> **ACTIVITY**:
Starting at the line that contains "JOY3 pin VCC: 5V -> GND", print each line exactly through the end of the listing. Skip any pictures and add nothing.

####

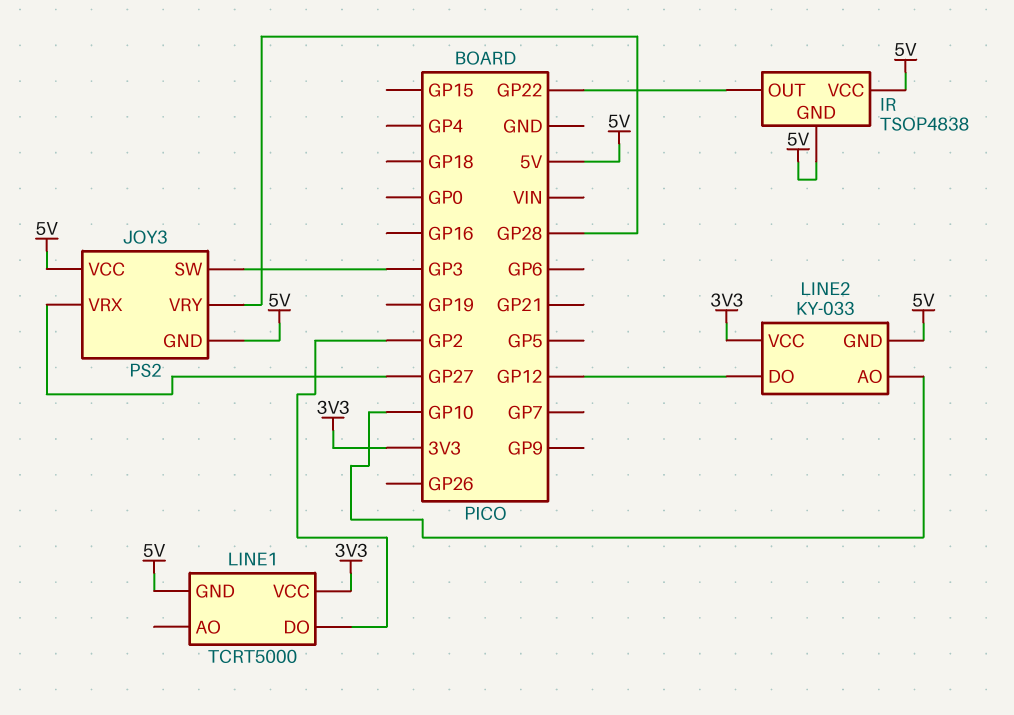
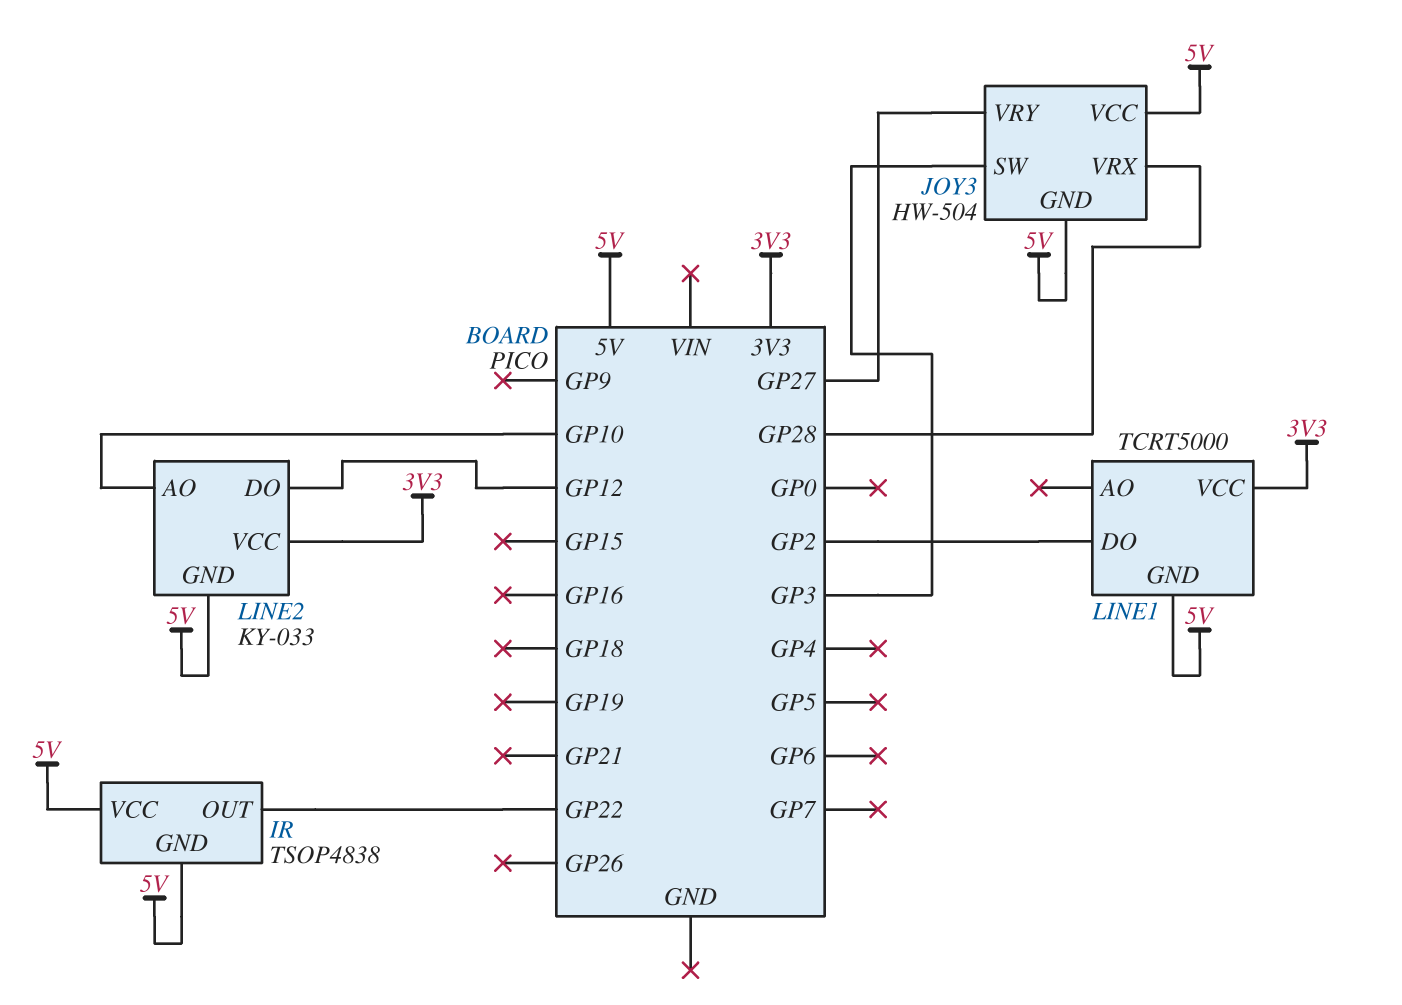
JOY3: PS2 -> HW-504
JOY3 pin VRX: GP27 -> GP28
JOY3 pin VRY: GP28 -> GP27

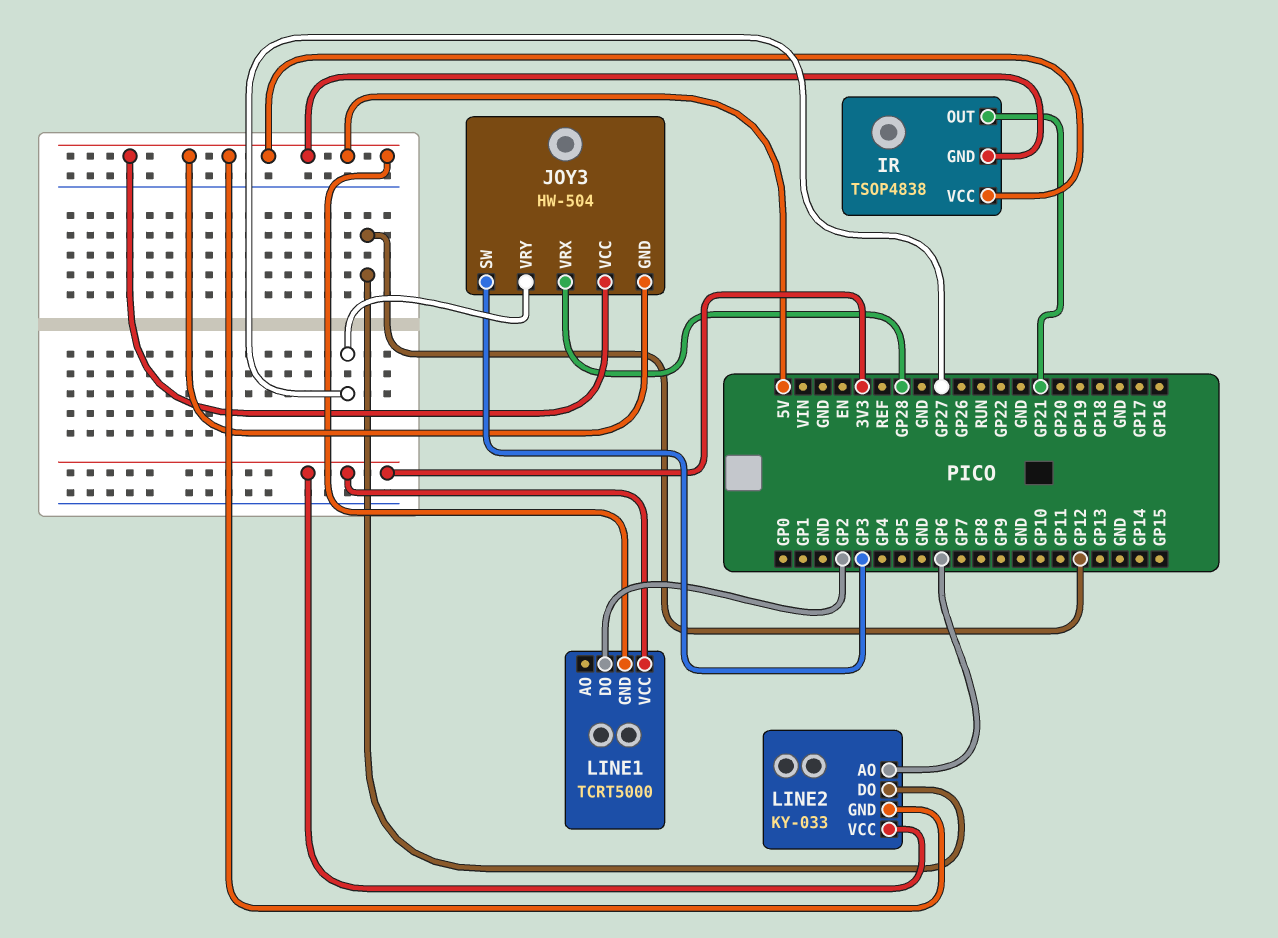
IR pin OUT: GP22 -> GP21
LINE2 pin AO: GP10 -> GP6

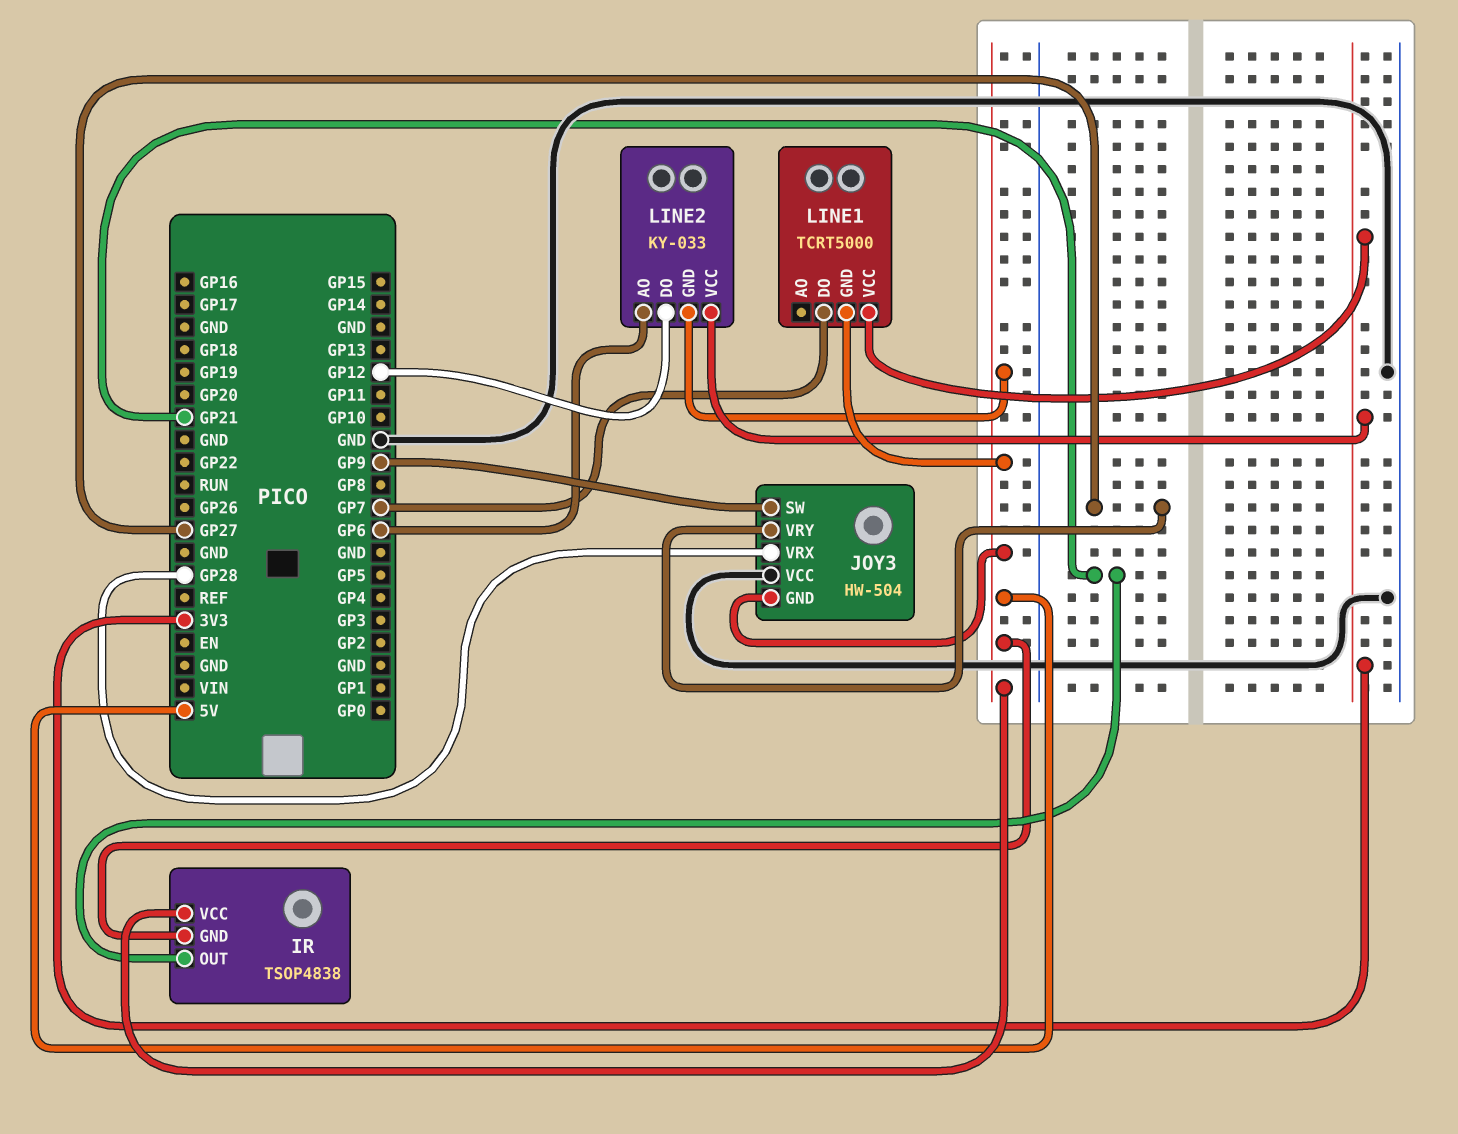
JOY3 pin SW: GP3 -> GP9
JOY3 pin VCC: 5V -> GND
LINE1 pin DO: GP2 -> GP7

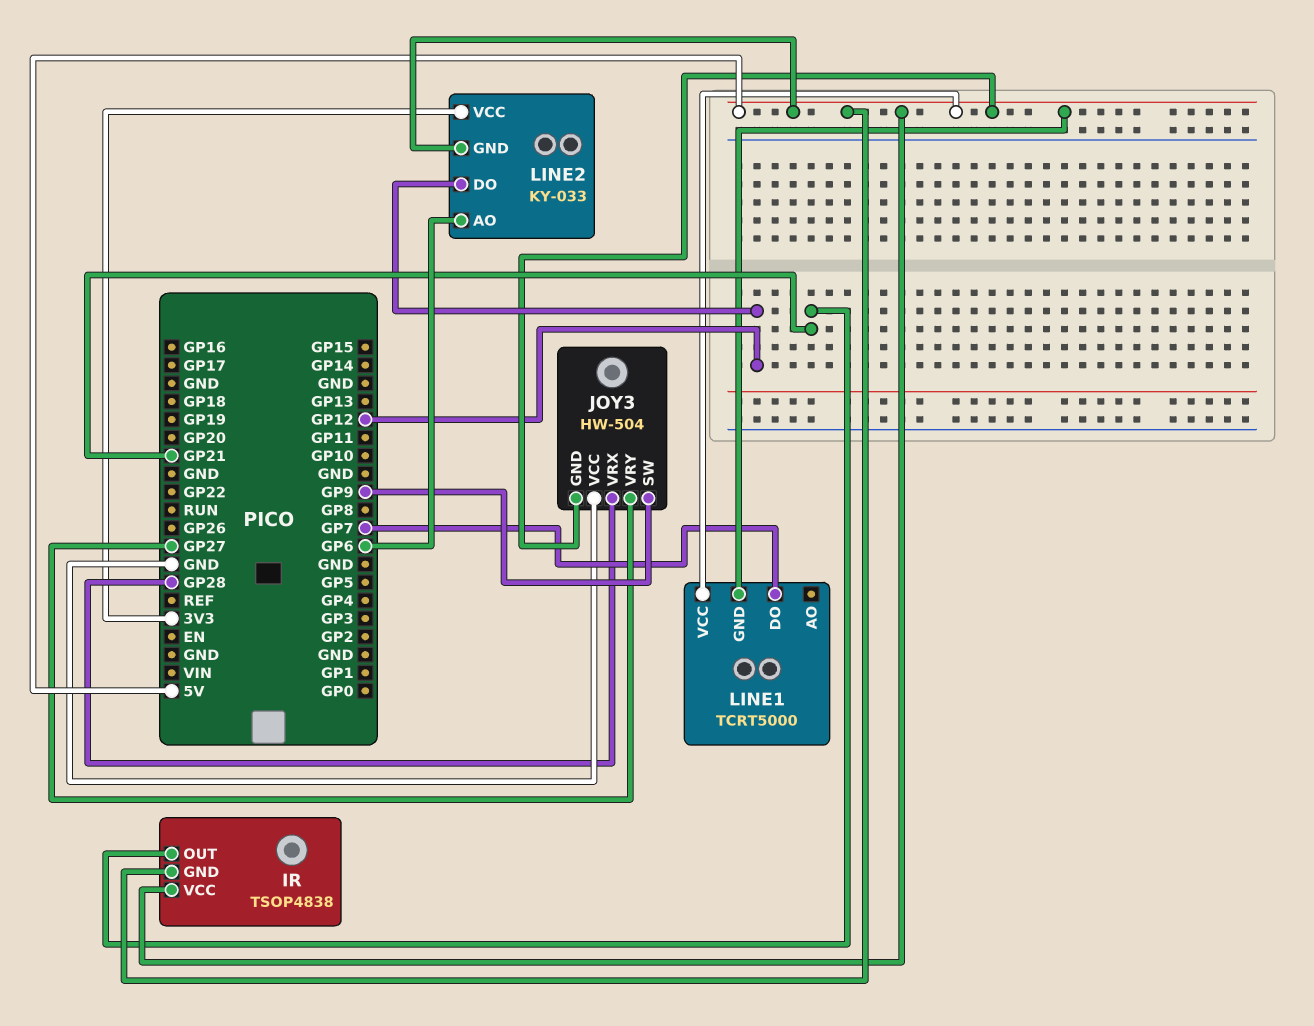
LINE1 pin VCC: 3V3 -> 5V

####

> **ANSWER TO THE PROBLEM**:
JOY3 pin VCC: 5V -> GND
LINE1 pin DO: GP2 -> GP7

LINE1 pin VCC: 3V3 -> 5V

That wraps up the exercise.